Every record is to be printed exactly as written; pictures are to be omitted.

== == ==

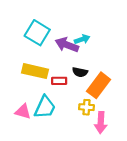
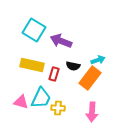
cyan arrow: (82, 39) -> (98, 60), moved
red rectangle: (59, 81) -> (54, 74), turned -72
yellow cross: (87, 107) -> (58, 108), moved

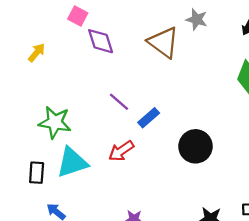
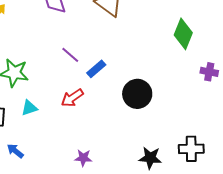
cyan triangle: (72, 162) -> (29, 108), size x0.6

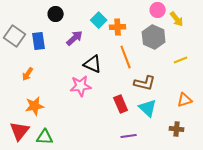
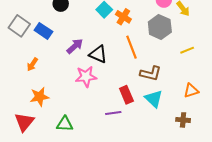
orange cross: (118, 27) -> (123, 17), turned 35
purple arrow: (75, 38) -> (75, 46), moved
blue rectangle: (39, 41) -> (43, 31), turned -48
purple line: (129, 136) -> (113, 113), moved
green triangle: (45, 137) -> (65, 124), moved

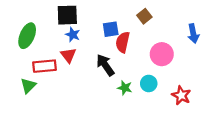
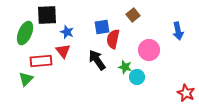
black square: (67, 15) -> (47, 15), moved
green star: (125, 88) -> (125, 67), moved
red star: (181, 95) -> (186, 93), moved

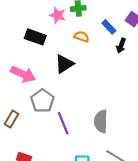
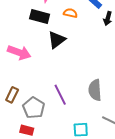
black rectangle: (35, 37) -> (40, 16), moved
gray pentagon: (42, 101) -> (34, 108), moved

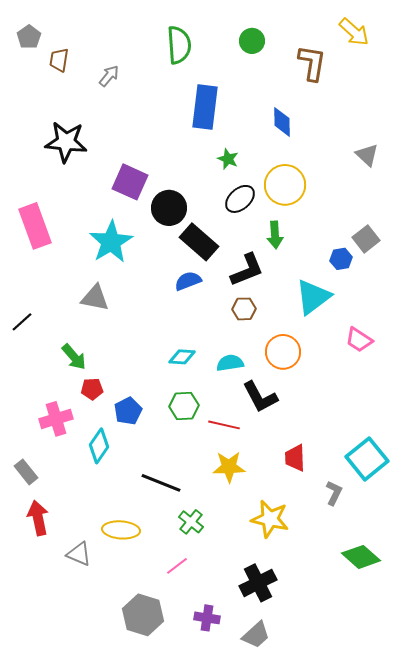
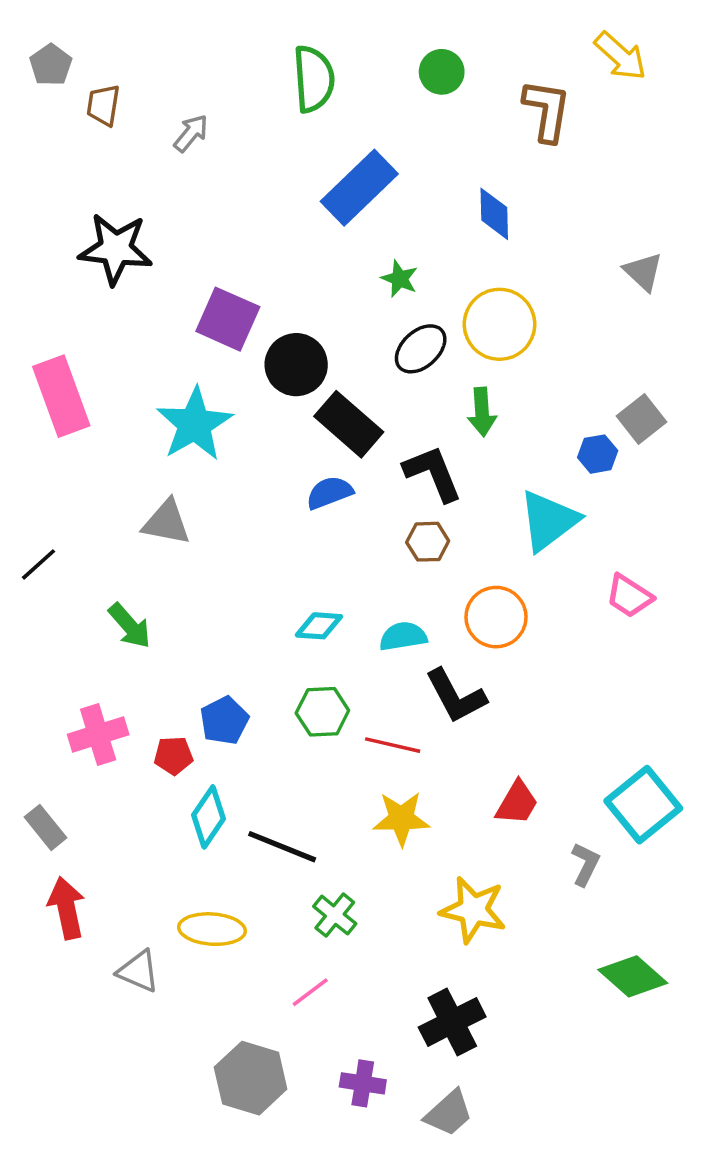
blue rectangle: (205, 107) -> (359, 188), turned 39
black L-shape: (247, 270) -> (433, 473), turned -90
red pentagon: (92, 389) -> (173, 756), moved
cyan diamond: (99, 446) -> (209, 817), moved
red trapezoid: (295, 458) -> (517, 803), turned -148

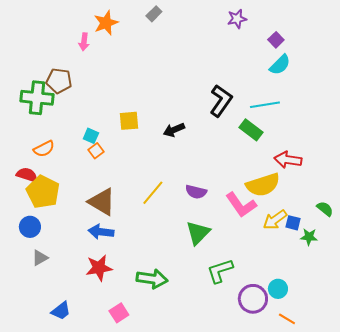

== == ==

:: Result ::
cyan arrow: (82, 39) -> (98, 60), moved
red rectangle: (59, 81) -> (54, 74), turned -72
yellow cross: (87, 107) -> (58, 108), moved

cyan triangle: (72, 162) -> (29, 108), size x0.6

orange cross: (118, 27) -> (123, 17), turned 35
purple arrow: (75, 38) -> (75, 46), moved
blue rectangle: (39, 41) -> (43, 31), turned -48
purple line: (129, 136) -> (113, 113), moved
green triangle: (45, 137) -> (65, 124), moved

black square: (67, 15) -> (47, 15), moved
green star: (125, 88) -> (125, 67), moved
red star: (181, 95) -> (186, 93), moved

black rectangle: (35, 37) -> (40, 16), moved
gray pentagon: (42, 101) -> (34, 108), moved

blue rectangle: (205, 107) -> (359, 188), turned 39
black L-shape: (247, 270) -> (433, 473), turned -90
red pentagon: (92, 389) -> (173, 756), moved
cyan diamond: (99, 446) -> (209, 817), moved
red trapezoid: (295, 458) -> (517, 803), turned -148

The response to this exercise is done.